__DIRECTIONS FOR THIS TASK__. Rewrite the items below, replacing every occurrence of "specified word" with "listed word" and leaving everything else as it is.

Records
■ ■ ■ ■ ■

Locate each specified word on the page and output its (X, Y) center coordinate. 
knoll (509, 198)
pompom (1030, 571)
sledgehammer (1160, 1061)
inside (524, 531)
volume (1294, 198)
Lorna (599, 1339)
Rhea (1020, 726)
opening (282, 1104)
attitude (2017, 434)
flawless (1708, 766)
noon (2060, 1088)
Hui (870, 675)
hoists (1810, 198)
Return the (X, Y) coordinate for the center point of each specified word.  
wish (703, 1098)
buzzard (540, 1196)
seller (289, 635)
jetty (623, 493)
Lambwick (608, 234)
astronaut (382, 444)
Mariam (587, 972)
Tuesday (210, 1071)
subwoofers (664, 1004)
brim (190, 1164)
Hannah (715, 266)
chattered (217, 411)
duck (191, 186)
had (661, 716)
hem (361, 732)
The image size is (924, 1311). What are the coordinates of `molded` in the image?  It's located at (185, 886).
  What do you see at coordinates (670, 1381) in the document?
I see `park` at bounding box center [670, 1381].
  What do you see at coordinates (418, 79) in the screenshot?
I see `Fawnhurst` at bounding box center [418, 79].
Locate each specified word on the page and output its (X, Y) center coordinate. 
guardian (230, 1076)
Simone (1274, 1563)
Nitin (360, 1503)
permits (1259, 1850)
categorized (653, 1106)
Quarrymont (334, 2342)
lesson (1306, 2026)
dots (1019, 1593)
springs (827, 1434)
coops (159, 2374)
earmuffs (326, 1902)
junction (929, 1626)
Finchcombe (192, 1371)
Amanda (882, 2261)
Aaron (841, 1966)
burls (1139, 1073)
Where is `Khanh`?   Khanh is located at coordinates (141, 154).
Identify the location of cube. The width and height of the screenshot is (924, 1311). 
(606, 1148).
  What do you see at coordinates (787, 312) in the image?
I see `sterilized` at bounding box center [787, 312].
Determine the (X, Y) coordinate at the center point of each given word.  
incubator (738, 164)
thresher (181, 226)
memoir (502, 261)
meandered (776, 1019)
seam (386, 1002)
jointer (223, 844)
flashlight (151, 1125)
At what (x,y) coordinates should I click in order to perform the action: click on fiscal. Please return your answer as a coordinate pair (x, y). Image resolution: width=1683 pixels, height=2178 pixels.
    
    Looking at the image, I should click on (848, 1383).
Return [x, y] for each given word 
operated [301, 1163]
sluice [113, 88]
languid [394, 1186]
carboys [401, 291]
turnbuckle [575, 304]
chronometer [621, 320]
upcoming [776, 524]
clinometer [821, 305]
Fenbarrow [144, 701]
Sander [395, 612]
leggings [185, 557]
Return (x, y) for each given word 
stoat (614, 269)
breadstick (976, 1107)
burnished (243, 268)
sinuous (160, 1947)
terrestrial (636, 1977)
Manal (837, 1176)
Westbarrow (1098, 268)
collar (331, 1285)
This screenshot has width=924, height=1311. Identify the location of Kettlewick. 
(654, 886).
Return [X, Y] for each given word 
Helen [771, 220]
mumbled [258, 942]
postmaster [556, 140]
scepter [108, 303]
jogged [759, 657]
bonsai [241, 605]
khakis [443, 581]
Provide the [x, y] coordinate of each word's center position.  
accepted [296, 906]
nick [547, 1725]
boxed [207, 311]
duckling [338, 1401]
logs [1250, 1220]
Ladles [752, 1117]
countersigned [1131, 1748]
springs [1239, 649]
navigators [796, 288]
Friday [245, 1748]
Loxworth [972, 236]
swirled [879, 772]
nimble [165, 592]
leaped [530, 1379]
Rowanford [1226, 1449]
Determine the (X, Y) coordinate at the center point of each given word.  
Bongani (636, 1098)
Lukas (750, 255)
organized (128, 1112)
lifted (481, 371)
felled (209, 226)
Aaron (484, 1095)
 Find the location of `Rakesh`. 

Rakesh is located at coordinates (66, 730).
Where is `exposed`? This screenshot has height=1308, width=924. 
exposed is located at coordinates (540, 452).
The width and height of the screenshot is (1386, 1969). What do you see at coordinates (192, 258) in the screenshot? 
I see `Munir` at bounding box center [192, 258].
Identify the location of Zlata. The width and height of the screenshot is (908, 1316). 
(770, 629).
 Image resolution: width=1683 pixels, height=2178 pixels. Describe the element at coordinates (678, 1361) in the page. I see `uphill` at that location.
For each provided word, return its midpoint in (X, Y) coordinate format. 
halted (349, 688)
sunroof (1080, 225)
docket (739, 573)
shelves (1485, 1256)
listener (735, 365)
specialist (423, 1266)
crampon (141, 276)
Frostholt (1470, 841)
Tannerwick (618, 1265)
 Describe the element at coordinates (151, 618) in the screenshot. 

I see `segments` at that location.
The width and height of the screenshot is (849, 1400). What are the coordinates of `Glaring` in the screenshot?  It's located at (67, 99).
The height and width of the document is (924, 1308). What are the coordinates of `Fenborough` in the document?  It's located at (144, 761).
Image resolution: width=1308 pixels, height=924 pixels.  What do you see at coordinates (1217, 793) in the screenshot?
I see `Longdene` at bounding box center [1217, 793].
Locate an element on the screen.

■ ■ ■ ■ ■

__TASK OUTPUT__.
Locate each listed word on the page and output its (X, Y) center coordinate. 
knoll (509, 198)
pompom (1030, 571)
sledgehammer (1160, 1061)
inside (524, 531)
volume (1294, 198)
Lorna (599, 1339)
Rhea (1020, 726)
opening (282, 1104)
attitude (2017, 434)
flawless (1708, 766)
noon (2060, 1088)
Hui (870, 675)
hoists (1810, 198)
Return the (X, Y) coordinate for the center point of each listed word.  
wish (703, 1098)
buzzard (540, 1196)
seller (289, 635)
jetty (623, 493)
Lambwick (608, 234)
astronaut (382, 444)
Mariam (587, 972)
Tuesday (210, 1071)
subwoofers (664, 1004)
brim (190, 1164)
Hannah (715, 266)
chattered (217, 411)
duck (191, 186)
had (661, 716)
hem (361, 732)
The image size is (924, 1311). What are the coordinates of `molded` in the image?  It's located at (185, 886).
  What do you see at coordinates (670, 1381) in the document?
I see `park` at bounding box center [670, 1381].
  What do you see at coordinates (418, 79) in the screenshot?
I see `Fawnhurst` at bounding box center [418, 79].
Locate each listed word on the page and output its (X, Y) center coordinate. 
guardian (230, 1076)
Simone (1274, 1563)
Nitin (360, 1503)
permits (1259, 1850)
categorized (653, 1106)
Quarrymont (334, 2342)
lesson (1306, 2026)
dots (1019, 1593)
springs (827, 1434)
coops (159, 2374)
earmuffs (326, 1902)
junction (929, 1626)
Finchcombe (192, 1371)
Amanda (882, 2261)
Aaron (841, 1966)
burls (1139, 1073)
Where is `Khanh`?   Khanh is located at coordinates (141, 154).
Identify the location of cube. The width and height of the screenshot is (924, 1311). 
(606, 1148).
  What do you see at coordinates (787, 312) in the image?
I see `sterilized` at bounding box center [787, 312].
Determine the (X, Y) coordinate at the center point of each given word.  
incubator (738, 164)
thresher (181, 226)
memoir (502, 261)
meandered (776, 1019)
seam (386, 1002)
jointer (223, 844)
flashlight (151, 1125)
At what (x,y) coordinates should I click in order to perform the action: click on fiscal. Please return your answer as a coordinate pair (x, y). Image resolution: width=1683 pixels, height=2178 pixels.
    
    Looking at the image, I should click on (848, 1383).
Return [x, y] for each given word 
operated [301, 1163]
sluice [113, 88]
languid [394, 1186]
carboys [401, 291]
turnbuckle [575, 304]
chronometer [621, 320]
upcoming [776, 524]
clinometer [821, 305]
Fenbarrow [144, 701]
Sander [395, 612]
leggings [185, 557]
Return (x, y) for each given word 
stoat (614, 269)
breadstick (976, 1107)
burnished (243, 268)
sinuous (160, 1947)
terrestrial (636, 1977)
Manal (837, 1176)
Westbarrow (1098, 268)
collar (331, 1285)
This screenshot has width=924, height=1311. Identify the location of Kettlewick. 
(654, 886).
Return [X, Y] for each given word 
Helen [771, 220]
mumbled [258, 942]
postmaster [556, 140]
scepter [108, 303]
jogged [759, 657]
bonsai [241, 605]
khakis [443, 581]
Provide the [x, y] coordinate of each word's center position.  
accepted [296, 906]
nick [547, 1725]
boxed [207, 311]
duckling [338, 1401]
logs [1250, 1220]
Ladles [752, 1117]
countersigned [1131, 1748]
springs [1239, 649]
navigators [796, 288]
Friday [245, 1748]
Loxworth [972, 236]
swirled [879, 772]
nimble [165, 592]
leaped [530, 1379]
Rowanford [1226, 1449]
Determine the (X, Y) coordinate at the center point of each given word.  
Bongani (636, 1098)
Lukas (750, 255)
organized (128, 1112)
lifted (481, 371)
felled (209, 226)
Aaron (484, 1095)
 Find the location of `Rakesh`. 

Rakesh is located at coordinates (66, 730).
Where is `exposed`? This screenshot has height=1308, width=924. 
exposed is located at coordinates (540, 452).
The width and height of the screenshot is (1386, 1969). What do you see at coordinates (192, 258) in the screenshot? 
I see `Munir` at bounding box center [192, 258].
Identify the location of Zlata. The width and height of the screenshot is (908, 1316). 
(770, 629).
 Image resolution: width=1683 pixels, height=2178 pixels. Describe the element at coordinates (678, 1361) in the page. I see `uphill` at that location.
For each provided word, return its midpoint in (X, Y) coordinate format. 
halted (349, 688)
sunroof (1080, 225)
docket (739, 573)
shelves (1485, 1256)
listener (735, 365)
specialist (423, 1266)
crampon (141, 276)
Frostholt (1470, 841)
Tannerwick (618, 1265)
 Describe the element at coordinates (151, 618) in the screenshot. 

I see `segments` at that location.
The width and height of the screenshot is (849, 1400). What are the coordinates of `Glaring` in the screenshot?  It's located at (67, 99).
The height and width of the document is (924, 1308). What are the coordinates of `Fenborough` in the document?  It's located at (144, 761).
Image resolution: width=1308 pixels, height=924 pixels.  What do you see at coordinates (1217, 793) in the screenshot?
I see `Longdene` at bounding box center [1217, 793].
Locate an element on the screen.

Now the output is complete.